▸ **PROBLEM STATEMENT**: Produce word for word the lines of the data below running from the one that has "(132, 339) = (763, 313): yellow" to the one that has "(553, 251) = (323, 492): pink", inclusive, and no others.

▸ **INPUT DATA**:
§
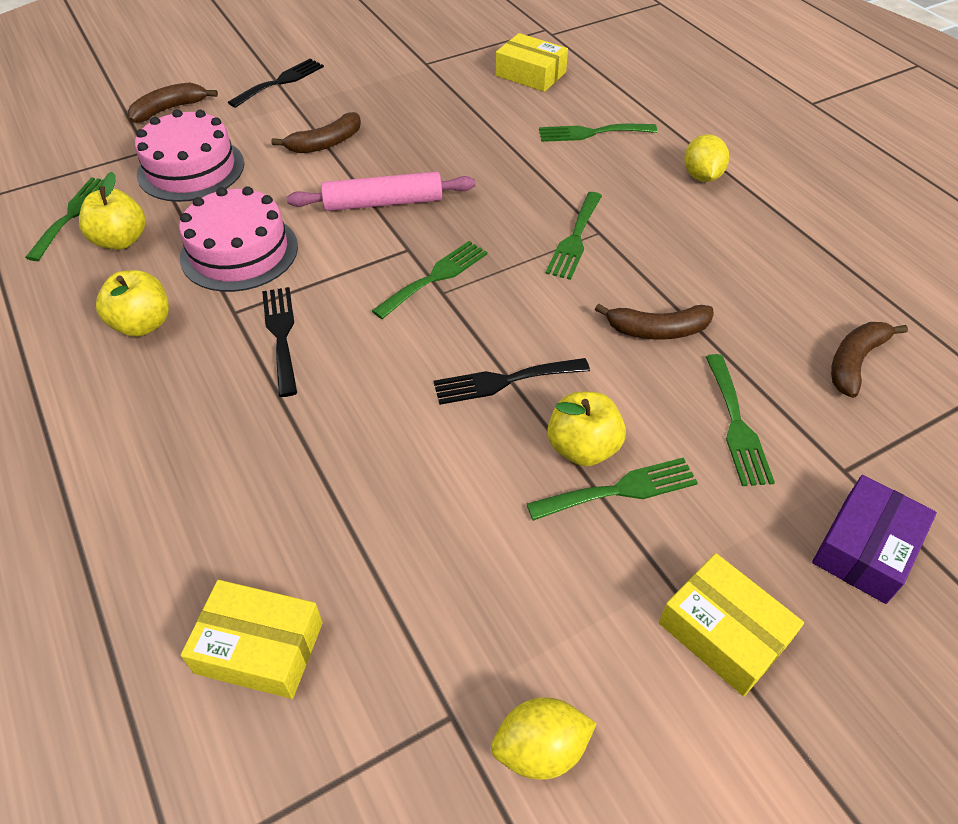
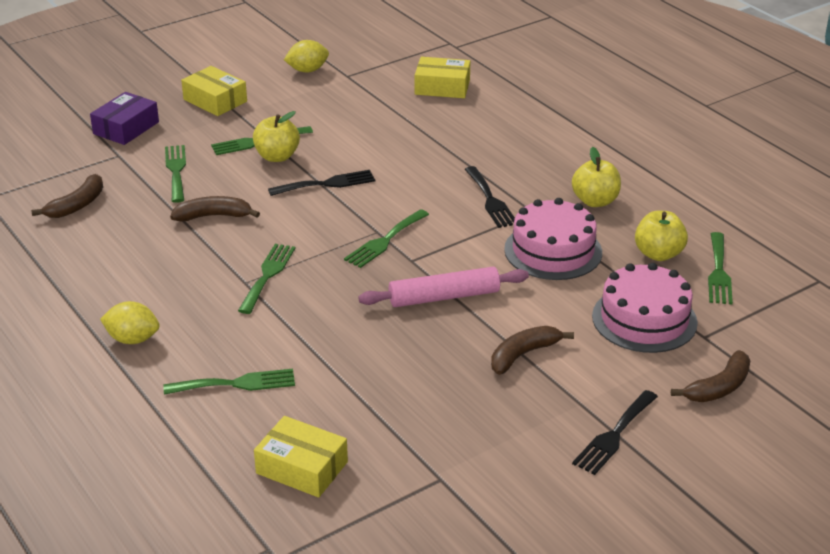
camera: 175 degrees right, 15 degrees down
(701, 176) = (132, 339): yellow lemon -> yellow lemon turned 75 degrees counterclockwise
§
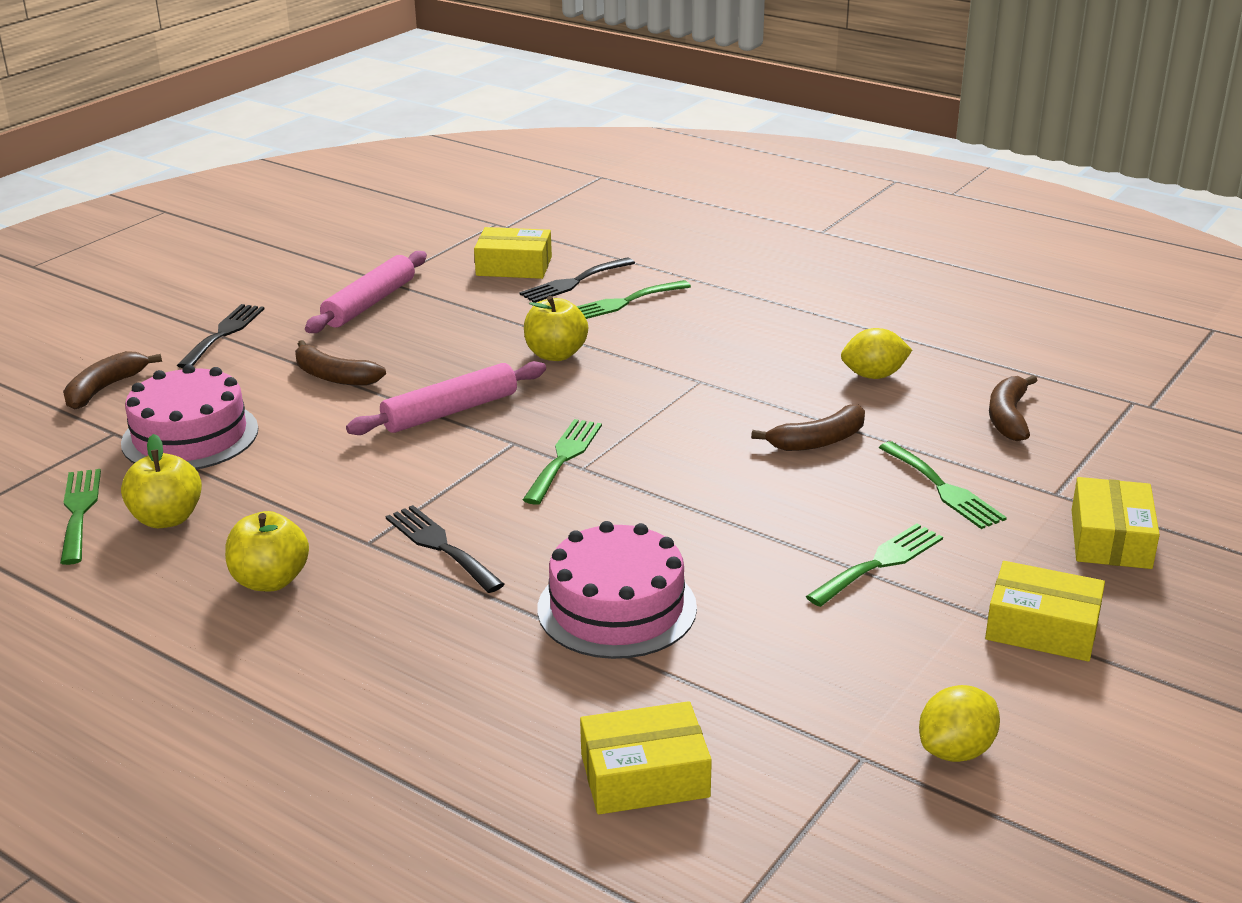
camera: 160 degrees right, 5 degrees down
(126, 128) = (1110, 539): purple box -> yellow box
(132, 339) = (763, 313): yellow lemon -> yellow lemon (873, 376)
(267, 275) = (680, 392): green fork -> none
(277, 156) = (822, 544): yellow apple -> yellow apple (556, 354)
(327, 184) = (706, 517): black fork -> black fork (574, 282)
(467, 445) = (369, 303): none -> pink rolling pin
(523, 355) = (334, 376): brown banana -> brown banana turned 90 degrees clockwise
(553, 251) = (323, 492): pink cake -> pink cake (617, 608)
§
▸ **FINISHED EXERCISE**:
(132, 339) = (763, 313): yellow lemon -> yellow lemon (873, 376)
(267, 275) = (680, 392): green fork -> none
(277, 156) = (822, 544): yellow apple -> yellow apple (556, 354)
(327, 184) = (706, 517): black fork -> black fork (574, 282)
(467, 445) = (369, 303): none -> pink rolling pin
(523, 355) = (334, 376): brown banana -> brown banana turned 90 degrees clockwise
(553, 251) = (323, 492): pink cake -> pink cake (617, 608)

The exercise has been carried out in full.